-- RECORDS TO USE follows --

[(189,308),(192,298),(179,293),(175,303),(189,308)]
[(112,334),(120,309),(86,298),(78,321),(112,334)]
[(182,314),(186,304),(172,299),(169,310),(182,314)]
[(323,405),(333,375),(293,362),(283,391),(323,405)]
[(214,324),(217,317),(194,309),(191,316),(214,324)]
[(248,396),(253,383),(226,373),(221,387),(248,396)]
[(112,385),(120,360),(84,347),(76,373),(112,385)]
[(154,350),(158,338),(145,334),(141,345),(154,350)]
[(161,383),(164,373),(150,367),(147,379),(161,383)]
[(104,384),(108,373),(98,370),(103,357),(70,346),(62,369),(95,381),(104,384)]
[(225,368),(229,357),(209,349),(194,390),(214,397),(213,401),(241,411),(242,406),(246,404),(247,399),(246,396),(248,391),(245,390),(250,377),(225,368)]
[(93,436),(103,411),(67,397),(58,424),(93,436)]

-- RECORDS TO USE concluded --
-- RECORDS TO USE follows --

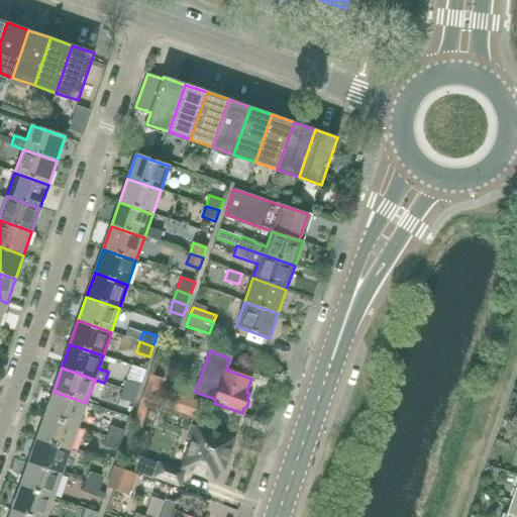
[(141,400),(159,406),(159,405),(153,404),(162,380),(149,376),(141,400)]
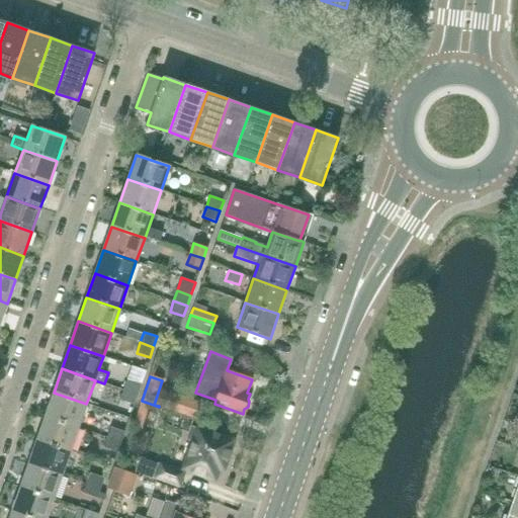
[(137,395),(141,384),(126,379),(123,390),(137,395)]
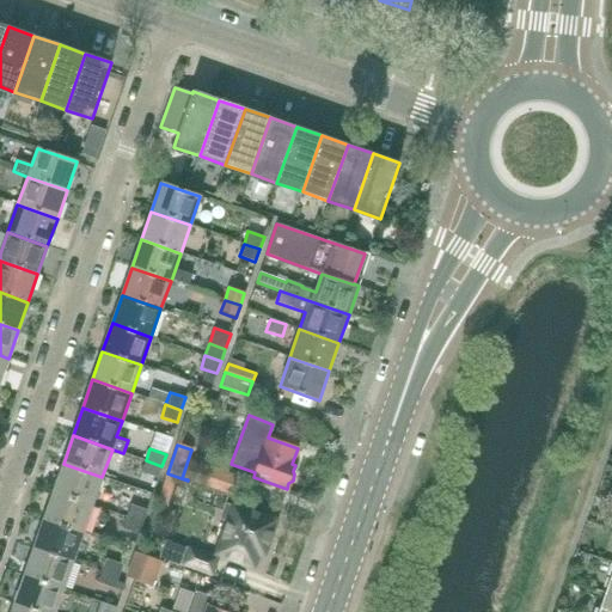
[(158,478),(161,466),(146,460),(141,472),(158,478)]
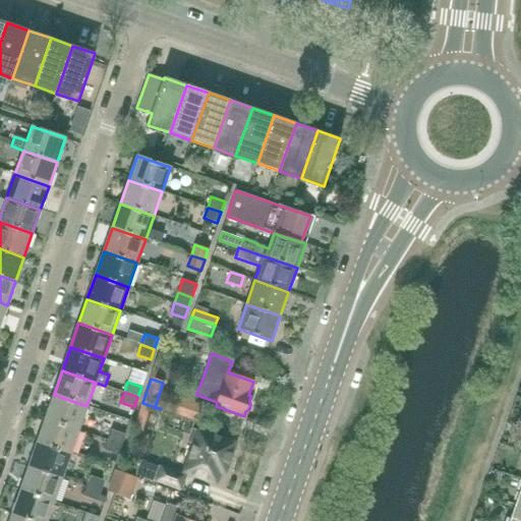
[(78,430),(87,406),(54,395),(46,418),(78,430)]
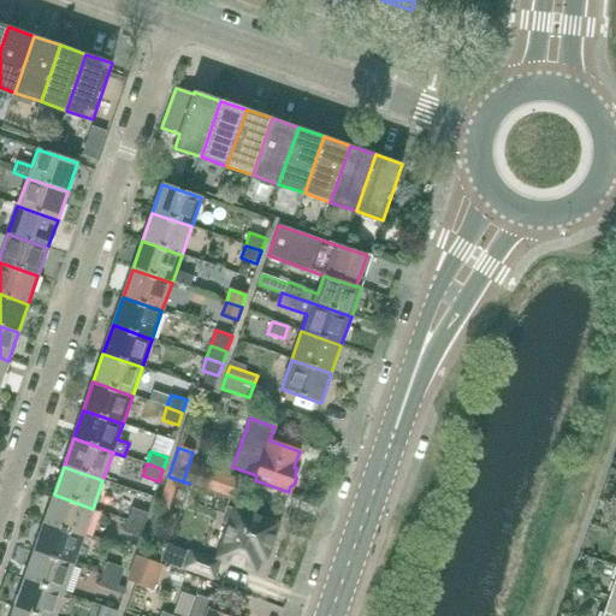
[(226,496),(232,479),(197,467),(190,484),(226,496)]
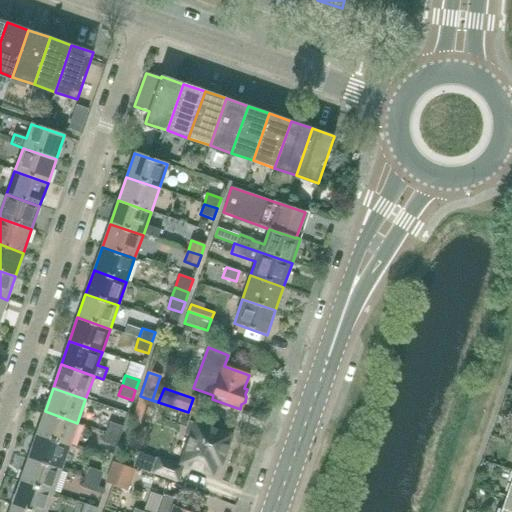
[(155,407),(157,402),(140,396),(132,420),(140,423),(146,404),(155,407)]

-- RECORDS TO USE concluded --

### [PROBLEM REQUIREMENTS]
Using only the entries above, output the line with "[(189,308),(192,298),(179,293),(175,303),(189,308)]", the line with "[(112,385),(120,360),(84,347),(76,373),(112,385)]", and all lines between them, exactly as they stand.

### [EXERCISE RESULT]
[(189,308),(192,298),(179,293),(175,303),(189,308)]
[(112,334),(120,309),(86,298),(78,321),(112,334)]
[(182,314),(186,304),(172,299),(169,310),(182,314)]
[(323,405),(333,375),(293,362),(283,391),(323,405)]
[(214,324),(217,317),(194,309),(191,316),(214,324)]
[(248,396),(253,383),(226,373),(221,387),(248,396)]
[(112,385),(120,360),(84,347),(76,373),(112,385)]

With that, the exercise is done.